**The problem:** With all images omitted, write out the records word for word.

Extracted records:
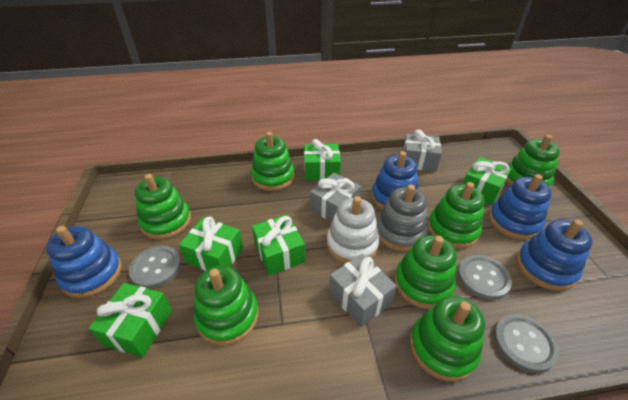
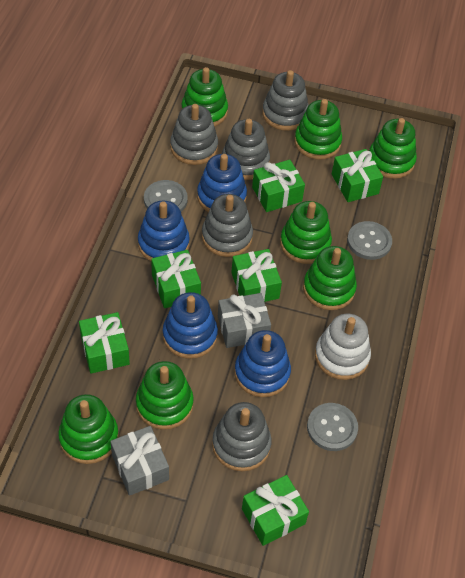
green gift: 5 -> 6
grey gift: 3 -> 2
grey stacking toy: 1 -> 5

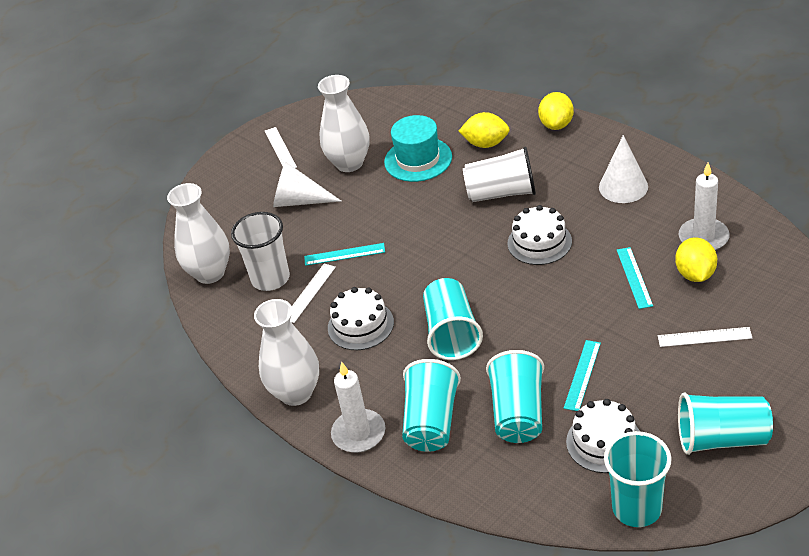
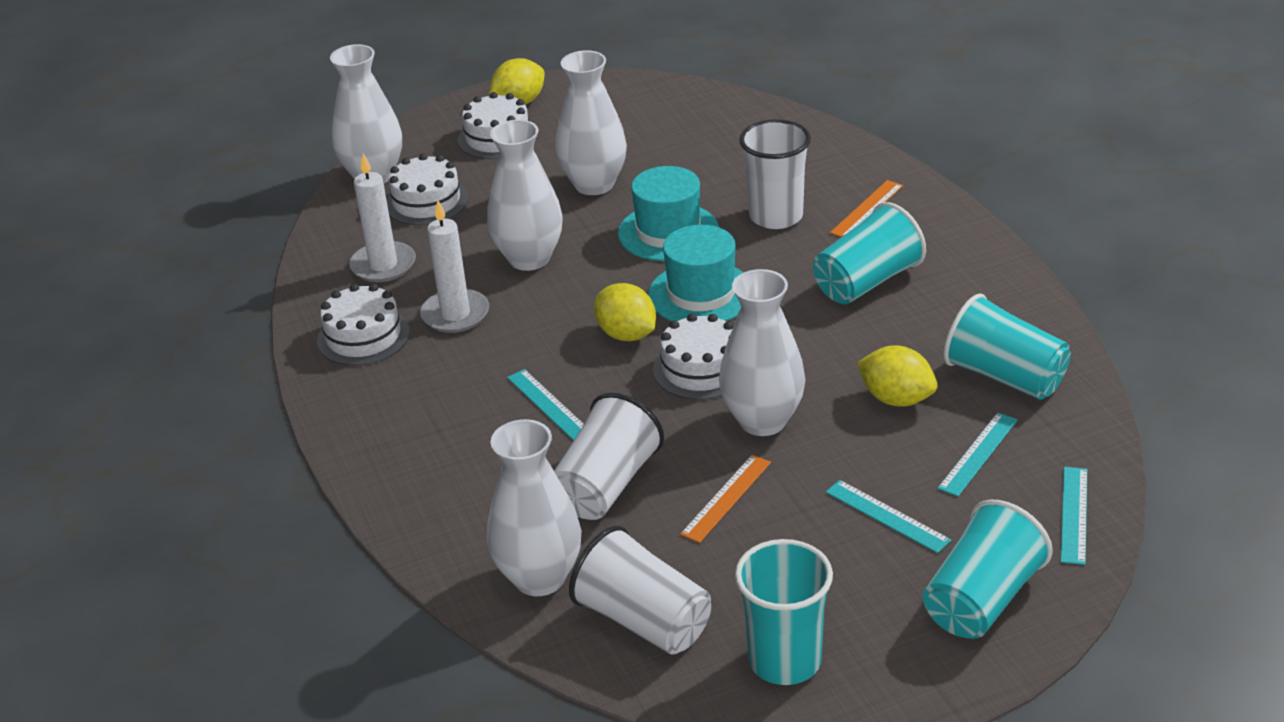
orange ruler: 0 -> 2
turquoise cup: 5 -> 4
turquoise hat: 1 -> 2
turquoise ruler: 3 -> 4
white cake: 3 -> 4
white cone: 2 -> 0
white cup: 2 -> 3
white ruler: 3 -> 0
white vase: 3 -> 5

**Response to the exercise:**
green gift: 5 -> 6
grey gift: 3 -> 2
grey stacking toy: 1 -> 5

orange ruler: 0 -> 2
turquoise cup: 5 -> 4
turquoise hat: 1 -> 2
turquoise ruler: 3 -> 4
white cake: 3 -> 4
white cone: 2 -> 0
white cup: 2 -> 3
white ruler: 3 -> 0
white vase: 3 -> 5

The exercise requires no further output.